(INFORMATION SHOWN)

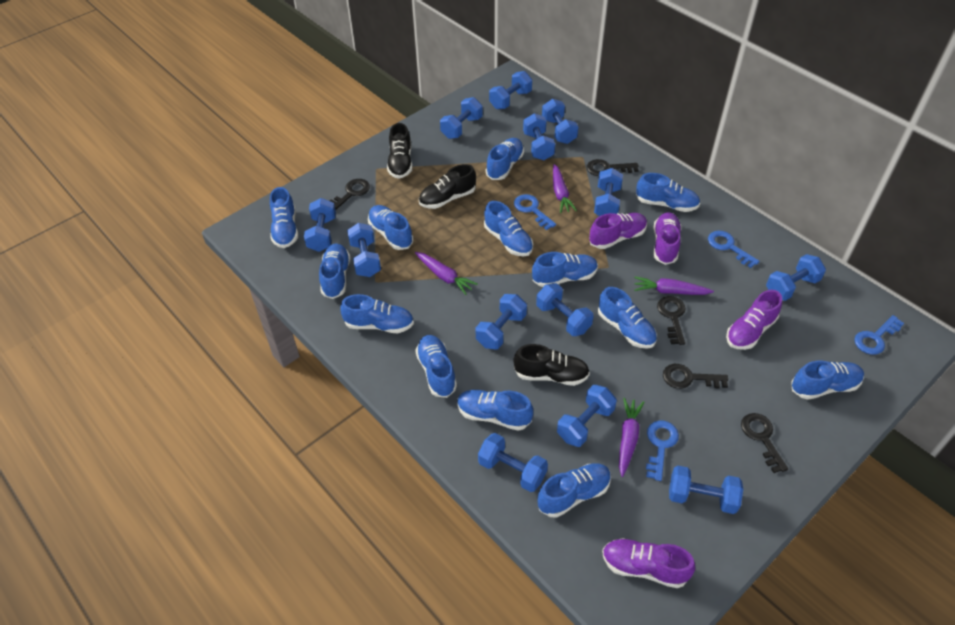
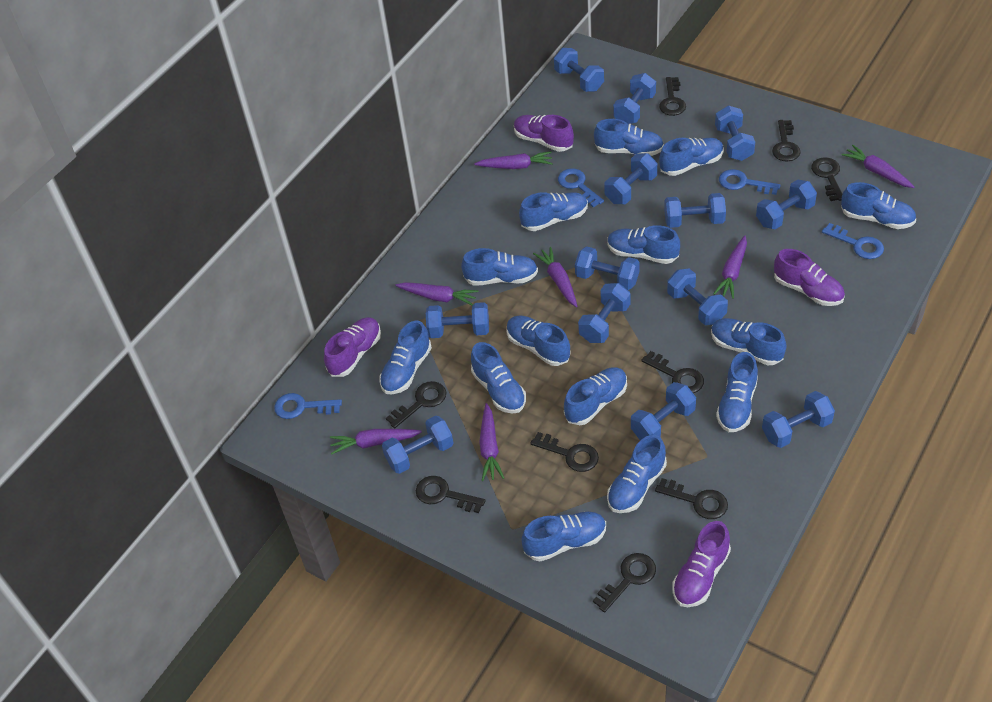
black key: 5 -> 9
black shoe: 3 -> 0
blue shoe: 13 -> 14
purple carrot: 4 -> 7

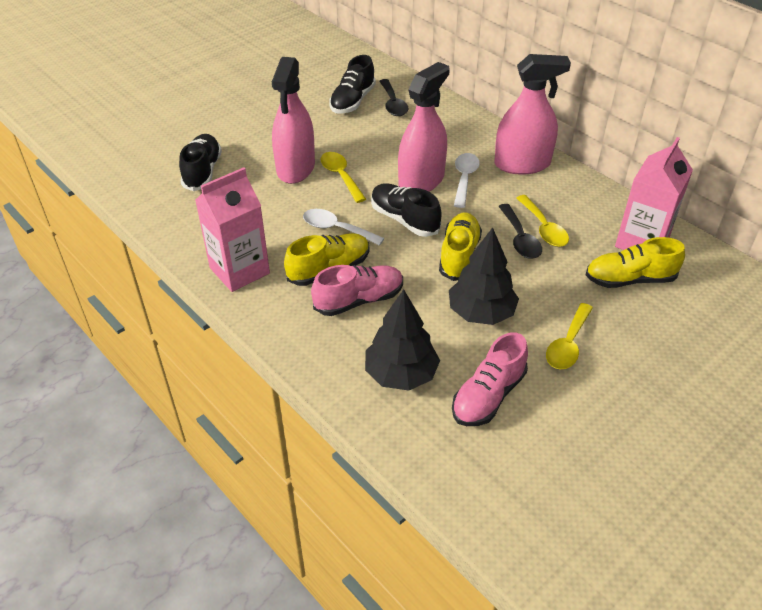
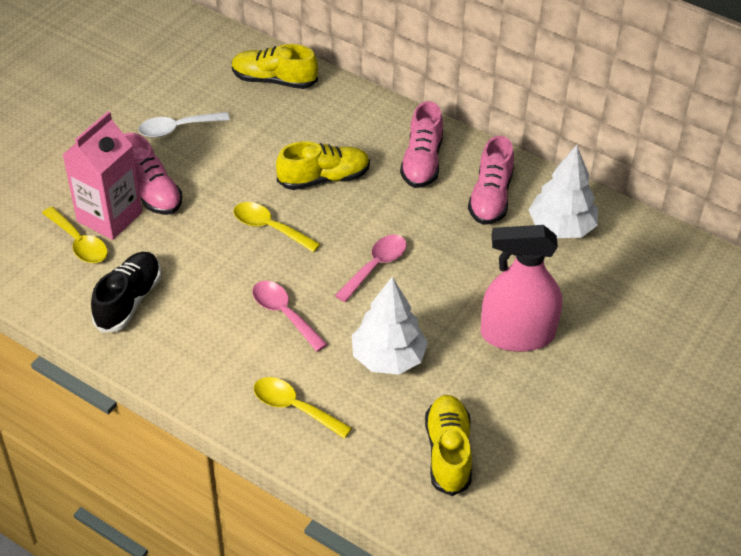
black shoe: 3 -> 1
black spoon: 2 -> 0
black tree: 2 -> 0
pink carton: 2 -> 1
pink shoe: 2 -> 3
pink spoon: 0 -> 2
pink spray bottle: 3 -> 1
white spoon: 2 -> 1
white tree: 0 -> 2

(End INFORMATION SHOWN)

[TASK OBJECTIVE] Locate the word "spoon" in the entries, and copy every line where it is found.

[OUTPUT OF THE EXERCISE]
black spoon: 2 -> 0
pink spoon: 0 -> 2
white spoon: 2 -> 1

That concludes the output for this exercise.